**WHAT THIS TASK INVOLVES:** For the listing that follows, give again exactly the lines from the one with "SOIL1 pin AO: A0 -> RX" to the one with "RELAY2 pin IN1: GP5 -> GP4", including both.

**RECORDS FOR THE TASK:**
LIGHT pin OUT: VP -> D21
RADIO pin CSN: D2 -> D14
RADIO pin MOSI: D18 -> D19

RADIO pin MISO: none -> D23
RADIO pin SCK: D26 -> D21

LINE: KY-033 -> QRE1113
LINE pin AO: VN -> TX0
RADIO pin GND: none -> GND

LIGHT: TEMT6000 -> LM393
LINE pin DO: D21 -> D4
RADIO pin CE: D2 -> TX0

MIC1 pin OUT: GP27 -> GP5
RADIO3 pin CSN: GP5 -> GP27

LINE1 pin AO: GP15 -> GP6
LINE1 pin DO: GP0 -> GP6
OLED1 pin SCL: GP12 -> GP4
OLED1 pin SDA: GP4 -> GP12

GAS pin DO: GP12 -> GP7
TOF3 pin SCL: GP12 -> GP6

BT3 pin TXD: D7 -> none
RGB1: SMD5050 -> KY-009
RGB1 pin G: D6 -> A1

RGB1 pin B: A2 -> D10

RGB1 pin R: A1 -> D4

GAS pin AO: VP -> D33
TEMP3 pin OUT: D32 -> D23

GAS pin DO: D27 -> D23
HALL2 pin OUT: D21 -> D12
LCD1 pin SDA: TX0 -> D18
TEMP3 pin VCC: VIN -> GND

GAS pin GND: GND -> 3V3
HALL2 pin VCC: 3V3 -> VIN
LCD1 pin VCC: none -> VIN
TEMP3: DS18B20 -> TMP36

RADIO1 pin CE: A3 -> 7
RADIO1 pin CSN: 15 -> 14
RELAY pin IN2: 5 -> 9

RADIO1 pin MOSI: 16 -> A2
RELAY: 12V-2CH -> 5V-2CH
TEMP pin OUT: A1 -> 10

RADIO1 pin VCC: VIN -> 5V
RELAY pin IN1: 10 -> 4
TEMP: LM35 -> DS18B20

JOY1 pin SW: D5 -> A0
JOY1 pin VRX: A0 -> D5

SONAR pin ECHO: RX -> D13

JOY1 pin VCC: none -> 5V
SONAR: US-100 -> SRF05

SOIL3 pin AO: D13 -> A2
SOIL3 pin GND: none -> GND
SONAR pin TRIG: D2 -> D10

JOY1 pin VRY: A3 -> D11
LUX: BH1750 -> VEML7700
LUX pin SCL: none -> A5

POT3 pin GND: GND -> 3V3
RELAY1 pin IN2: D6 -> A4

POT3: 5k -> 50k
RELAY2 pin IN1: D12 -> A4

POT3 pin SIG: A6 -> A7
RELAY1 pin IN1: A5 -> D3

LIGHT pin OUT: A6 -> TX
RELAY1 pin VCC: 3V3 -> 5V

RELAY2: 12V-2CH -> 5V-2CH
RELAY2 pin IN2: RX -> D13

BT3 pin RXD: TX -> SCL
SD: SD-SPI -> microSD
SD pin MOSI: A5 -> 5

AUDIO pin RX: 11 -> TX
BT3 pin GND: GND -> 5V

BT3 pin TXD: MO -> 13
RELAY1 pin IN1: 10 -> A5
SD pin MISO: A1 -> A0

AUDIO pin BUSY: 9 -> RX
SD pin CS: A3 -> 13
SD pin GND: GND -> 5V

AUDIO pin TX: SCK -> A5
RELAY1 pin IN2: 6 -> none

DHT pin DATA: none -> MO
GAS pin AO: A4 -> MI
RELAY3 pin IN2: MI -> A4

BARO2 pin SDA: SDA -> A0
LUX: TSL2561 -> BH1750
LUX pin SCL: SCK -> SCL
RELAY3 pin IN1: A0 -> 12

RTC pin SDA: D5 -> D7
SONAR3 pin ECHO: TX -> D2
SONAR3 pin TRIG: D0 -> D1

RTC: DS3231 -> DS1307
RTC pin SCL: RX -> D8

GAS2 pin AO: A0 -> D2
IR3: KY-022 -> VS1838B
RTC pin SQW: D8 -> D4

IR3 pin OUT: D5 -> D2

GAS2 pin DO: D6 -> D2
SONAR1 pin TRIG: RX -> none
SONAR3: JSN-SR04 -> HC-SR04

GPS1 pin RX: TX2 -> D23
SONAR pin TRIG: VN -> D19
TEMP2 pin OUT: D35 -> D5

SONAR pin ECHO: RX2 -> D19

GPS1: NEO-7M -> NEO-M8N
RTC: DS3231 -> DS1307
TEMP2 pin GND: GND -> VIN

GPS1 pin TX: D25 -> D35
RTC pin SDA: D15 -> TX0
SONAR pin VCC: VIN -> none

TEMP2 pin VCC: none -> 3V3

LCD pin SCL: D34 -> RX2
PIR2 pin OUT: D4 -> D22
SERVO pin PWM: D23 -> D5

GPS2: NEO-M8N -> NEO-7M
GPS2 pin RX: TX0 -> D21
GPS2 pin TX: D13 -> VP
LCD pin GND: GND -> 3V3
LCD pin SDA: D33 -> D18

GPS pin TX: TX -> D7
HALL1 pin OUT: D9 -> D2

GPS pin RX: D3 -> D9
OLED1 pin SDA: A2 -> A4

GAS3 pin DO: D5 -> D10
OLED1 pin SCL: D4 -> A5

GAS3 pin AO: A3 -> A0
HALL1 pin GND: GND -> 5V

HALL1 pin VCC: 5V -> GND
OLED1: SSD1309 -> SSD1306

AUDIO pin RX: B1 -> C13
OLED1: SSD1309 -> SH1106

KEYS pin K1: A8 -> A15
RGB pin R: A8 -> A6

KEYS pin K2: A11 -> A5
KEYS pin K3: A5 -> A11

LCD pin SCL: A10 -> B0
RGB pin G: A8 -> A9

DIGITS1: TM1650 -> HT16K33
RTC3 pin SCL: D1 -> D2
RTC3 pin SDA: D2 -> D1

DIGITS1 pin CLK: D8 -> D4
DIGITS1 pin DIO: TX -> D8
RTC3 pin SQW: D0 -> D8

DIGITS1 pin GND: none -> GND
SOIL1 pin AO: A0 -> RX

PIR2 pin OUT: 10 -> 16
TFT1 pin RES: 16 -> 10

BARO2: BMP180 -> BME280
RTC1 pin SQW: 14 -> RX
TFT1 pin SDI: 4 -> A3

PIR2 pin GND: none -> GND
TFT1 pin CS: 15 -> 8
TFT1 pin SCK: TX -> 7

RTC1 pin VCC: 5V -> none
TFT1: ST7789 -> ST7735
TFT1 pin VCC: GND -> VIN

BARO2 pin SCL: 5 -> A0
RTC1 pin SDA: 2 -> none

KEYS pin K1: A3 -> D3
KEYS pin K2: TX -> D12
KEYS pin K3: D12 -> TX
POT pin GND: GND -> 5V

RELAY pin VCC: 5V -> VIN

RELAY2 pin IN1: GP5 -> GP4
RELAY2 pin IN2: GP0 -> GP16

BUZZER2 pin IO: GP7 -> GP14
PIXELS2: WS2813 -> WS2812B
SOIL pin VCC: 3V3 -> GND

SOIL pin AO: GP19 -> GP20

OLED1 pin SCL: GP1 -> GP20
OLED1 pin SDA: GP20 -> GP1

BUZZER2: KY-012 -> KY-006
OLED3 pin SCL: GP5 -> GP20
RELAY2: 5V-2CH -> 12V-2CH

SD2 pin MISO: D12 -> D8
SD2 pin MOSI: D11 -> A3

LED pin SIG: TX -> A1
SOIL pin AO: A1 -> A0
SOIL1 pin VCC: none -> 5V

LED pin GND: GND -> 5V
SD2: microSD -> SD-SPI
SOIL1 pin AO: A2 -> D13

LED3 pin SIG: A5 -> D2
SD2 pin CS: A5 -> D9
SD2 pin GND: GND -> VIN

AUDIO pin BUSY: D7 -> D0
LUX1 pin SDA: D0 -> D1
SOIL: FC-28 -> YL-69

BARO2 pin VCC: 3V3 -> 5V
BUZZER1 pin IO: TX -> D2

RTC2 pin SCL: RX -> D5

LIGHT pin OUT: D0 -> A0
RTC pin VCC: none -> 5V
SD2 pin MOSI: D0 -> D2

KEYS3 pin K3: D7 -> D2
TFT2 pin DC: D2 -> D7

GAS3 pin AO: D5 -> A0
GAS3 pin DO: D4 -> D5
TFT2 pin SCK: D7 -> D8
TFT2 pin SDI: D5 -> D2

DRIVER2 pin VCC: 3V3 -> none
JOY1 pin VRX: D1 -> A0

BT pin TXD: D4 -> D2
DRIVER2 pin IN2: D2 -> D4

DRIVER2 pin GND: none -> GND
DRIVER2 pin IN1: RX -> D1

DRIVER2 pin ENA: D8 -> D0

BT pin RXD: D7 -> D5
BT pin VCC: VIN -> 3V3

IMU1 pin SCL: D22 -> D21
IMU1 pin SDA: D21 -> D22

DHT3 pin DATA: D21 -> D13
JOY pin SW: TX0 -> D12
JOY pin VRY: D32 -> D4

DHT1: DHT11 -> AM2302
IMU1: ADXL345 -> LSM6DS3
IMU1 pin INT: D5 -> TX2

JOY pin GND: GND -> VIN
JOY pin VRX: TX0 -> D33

**EXERCISE RESPONSE:**
SOIL1 pin AO: A0 -> RX

PIR2 pin OUT: 10 -> 16
TFT1 pin RES: 16 -> 10

BARO2: BMP180 -> BME280
RTC1 pin SQW: 14 -> RX
TFT1 pin SDI: 4 -> A3

PIR2 pin GND: none -> GND
TFT1 pin CS: 15 -> 8
TFT1 pin SCK: TX -> 7

RTC1 pin VCC: 5V -> none
TFT1: ST7789 -> ST7735
TFT1 pin VCC: GND -> VIN

BARO2 pin SCL: 5 -> A0
RTC1 pin SDA: 2 -> none

KEYS pin K1: A3 -> D3
KEYS pin K2: TX -> D12
KEYS pin K3: D12 -> TX
POT pin GND: GND -> 5V

RELAY pin VCC: 5V -> VIN

RELAY2 pin IN1: GP5 -> GP4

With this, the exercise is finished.